### Task
What should come back is the data below, word for word, minus any picture.

### Material provided
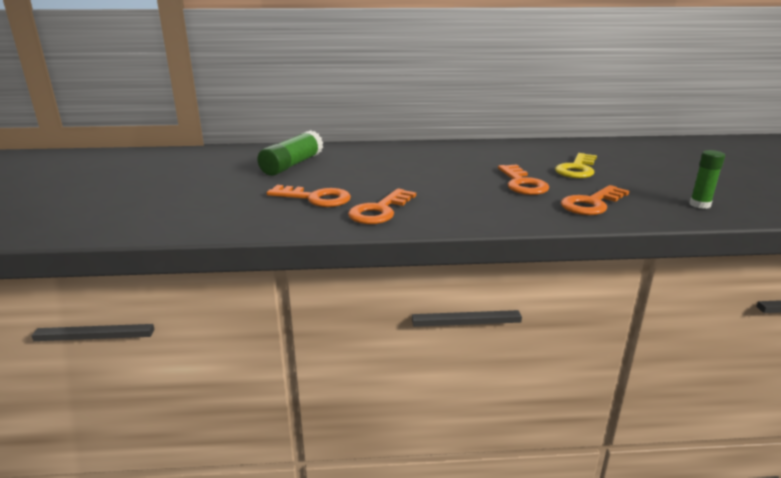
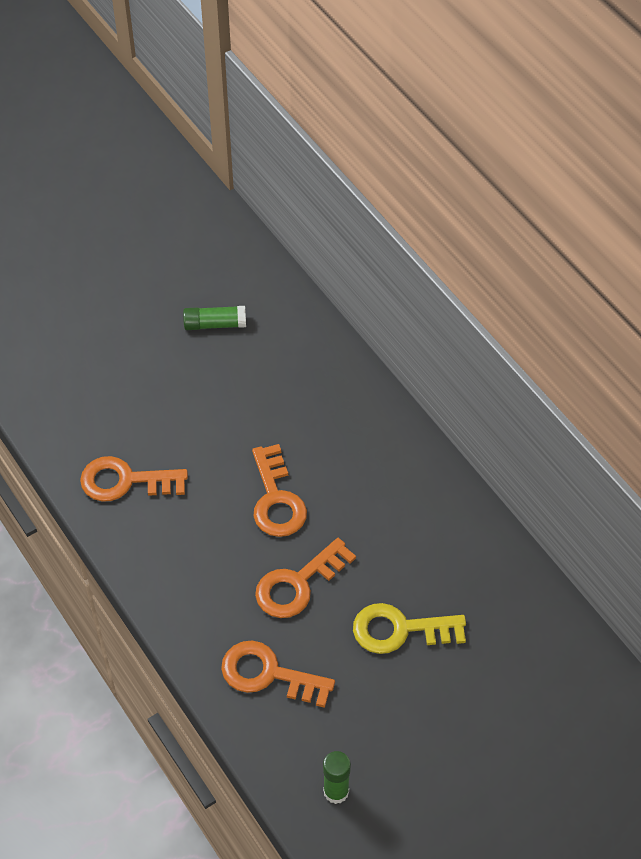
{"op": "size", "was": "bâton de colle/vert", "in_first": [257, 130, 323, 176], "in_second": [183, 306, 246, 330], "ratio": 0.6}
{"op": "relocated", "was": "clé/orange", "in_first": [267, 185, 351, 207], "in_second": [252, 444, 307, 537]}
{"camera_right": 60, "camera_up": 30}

### Completed task
{"op": "size", "was": "bâton de colle/vert", "in_first": [257, 130, 323, 176], "in_second": [183, 306, 246, 330], "ratio": 0.6}
{"op": "relocated", "was": "clé/orange", "in_first": [267, 185, 351, 207], "in_second": [252, 444, 307, 537]}
{"camera_right": 60, "camera_up": 30}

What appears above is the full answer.